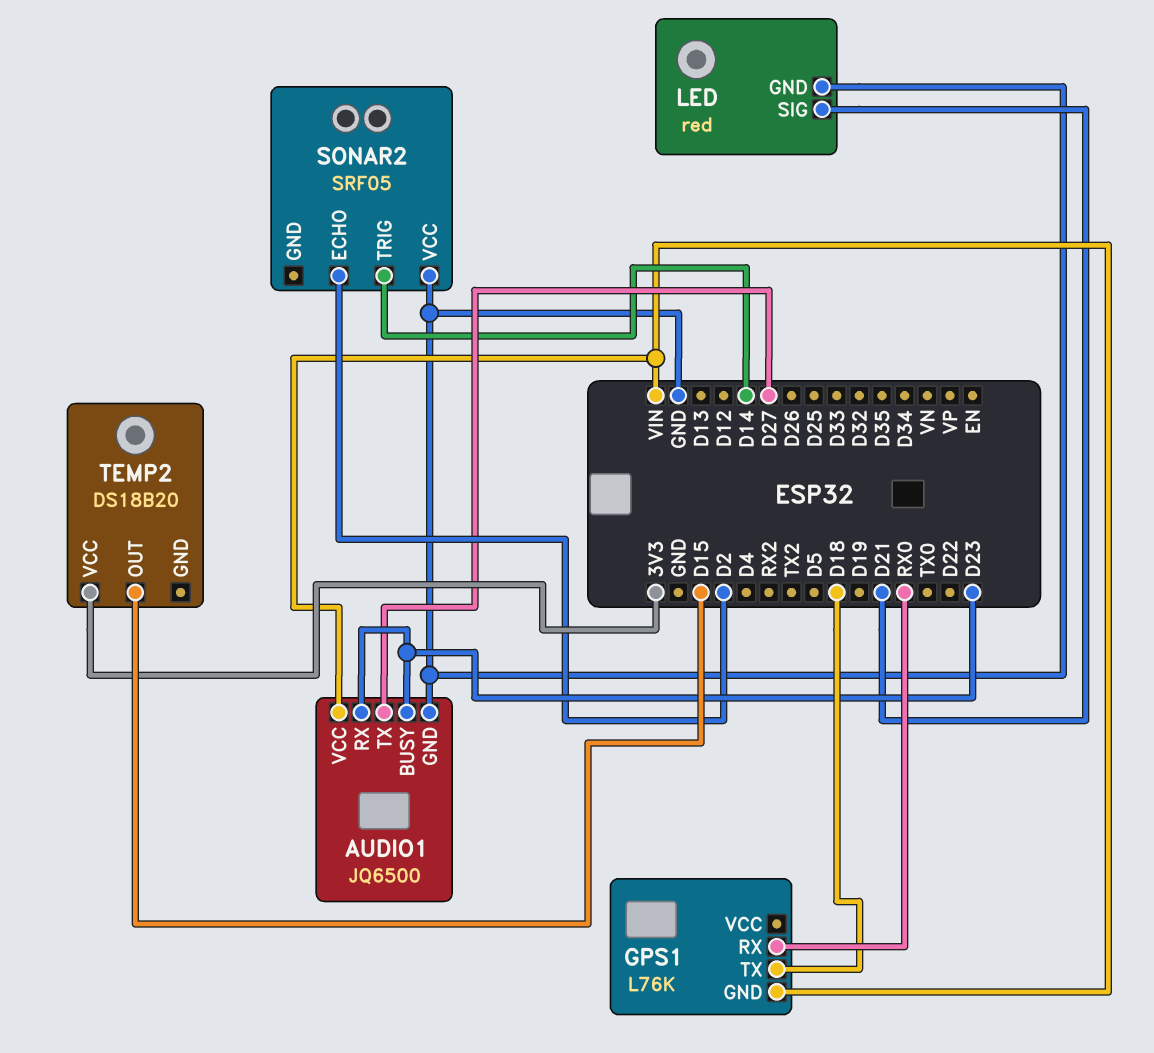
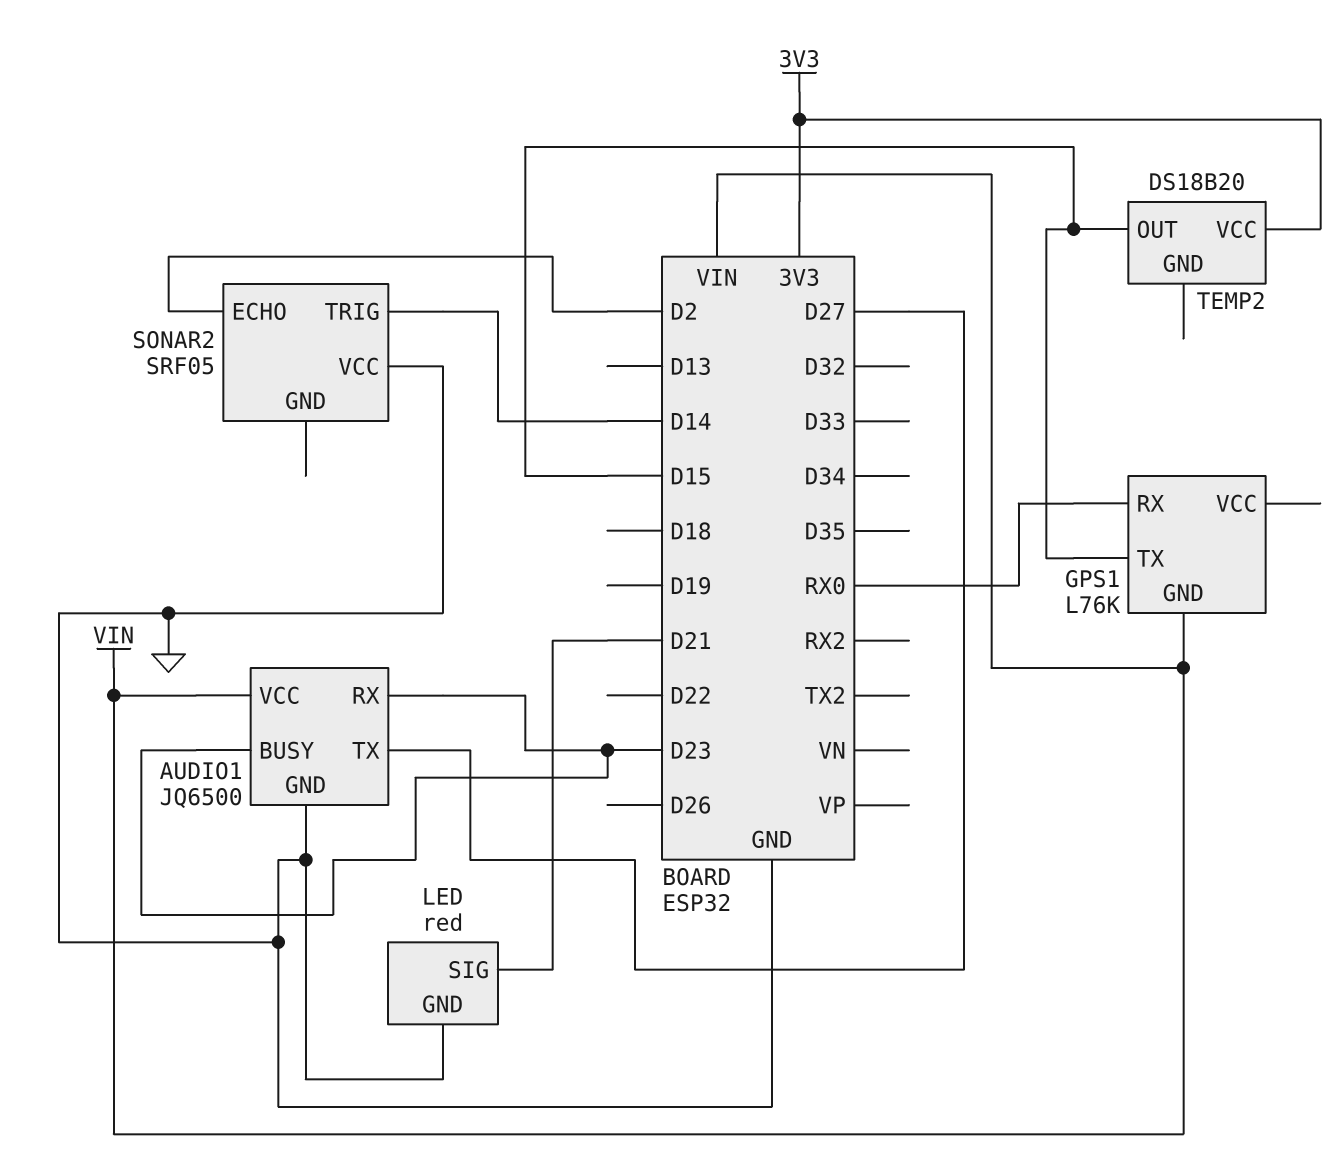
GPS1 pin TX: D18 -> D15

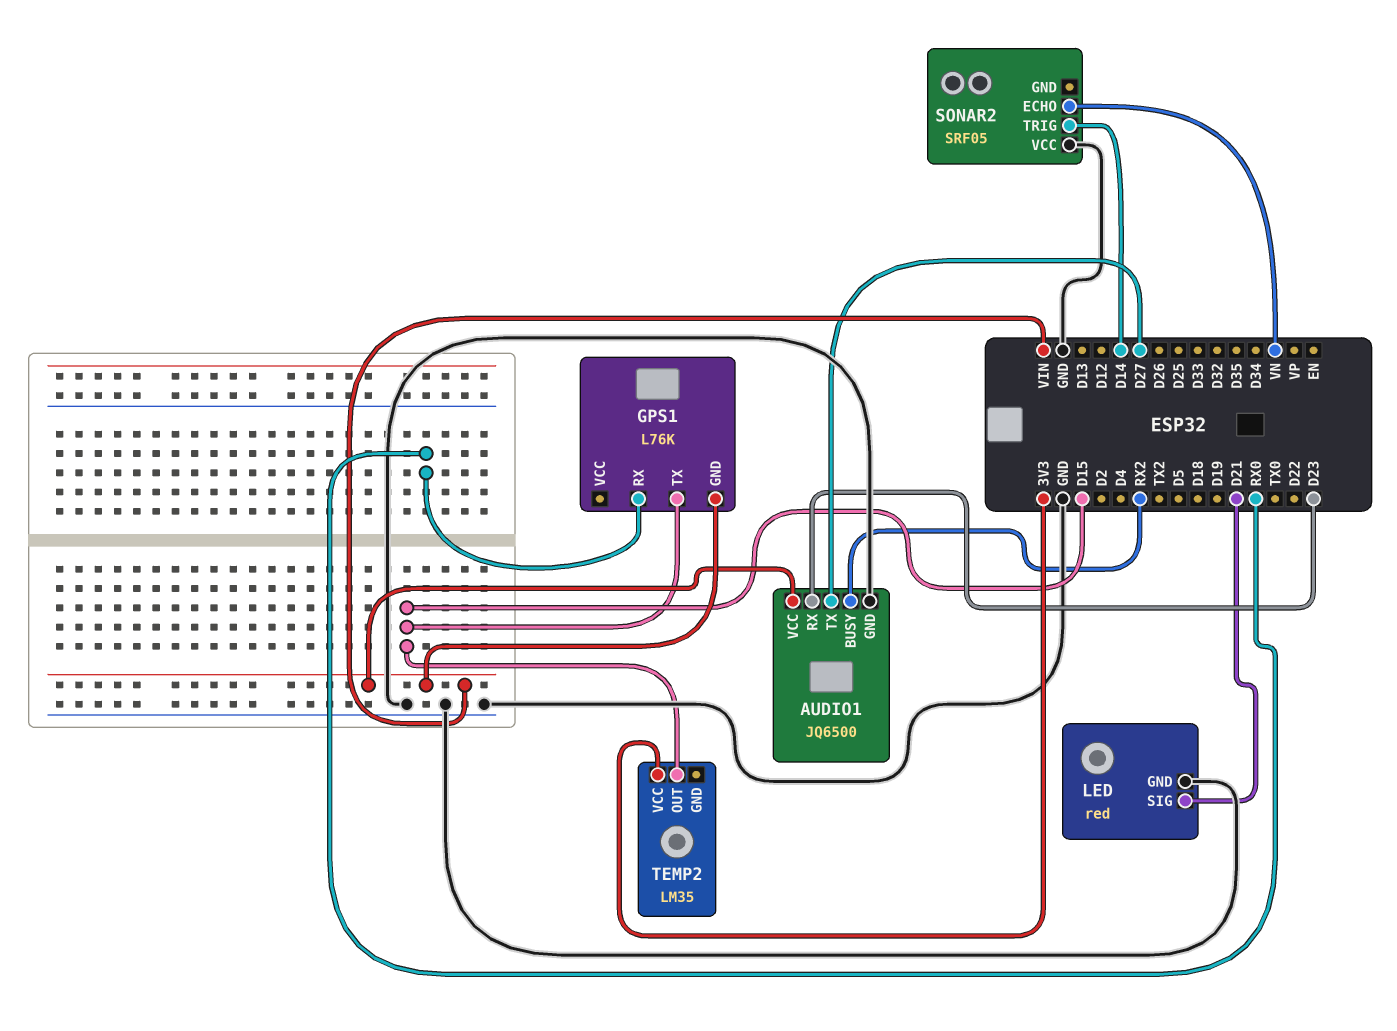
AUDIO1 pin BUSY: D23 -> RX2
SONAR2 pin ECHO: D2 -> VN
TEMP2: DS18B20 -> LM35

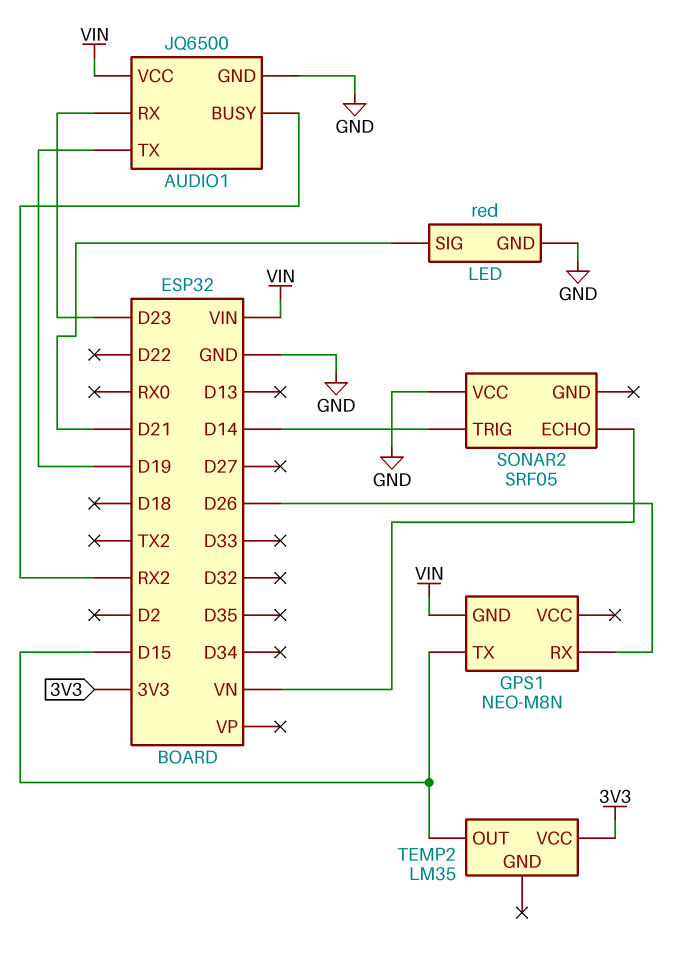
AUDIO1 pin TX: D27 -> D19
GPS1: L76K -> NEO-M8N
GPS1 pin RX: RX0 -> D26

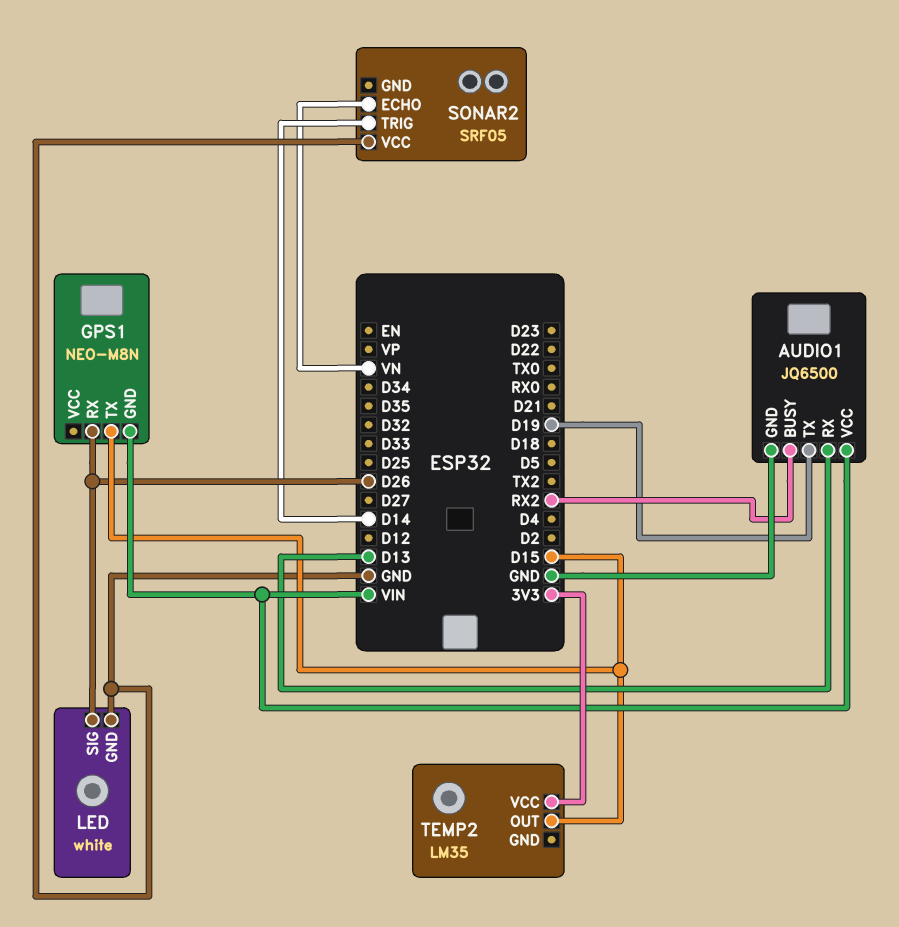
AUDIO1 pin RX: D23 -> D13
LED: red -> white
LED pin SIG: D21 -> D26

YOUR OBJECTIVE -
An exact copy of the records above is needed, with the pictures removed.

WRITTEN RESPONSE -
GPS1 pin TX: D18 -> D15

AUDIO1 pin BUSY: D23 -> RX2
SONAR2 pin ECHO: D2 -> VN
TEMP2: DS18B20 -> LM35

AUDIO1 pin TX: D27 -> D19
GPS1: L76K -> NEO-M8N
GPS1 pin RX: RX0 -> D26

AUDIO1 pin RX: D23 -> D13
LED: red -> white
LED pin SIG: D21 -> D26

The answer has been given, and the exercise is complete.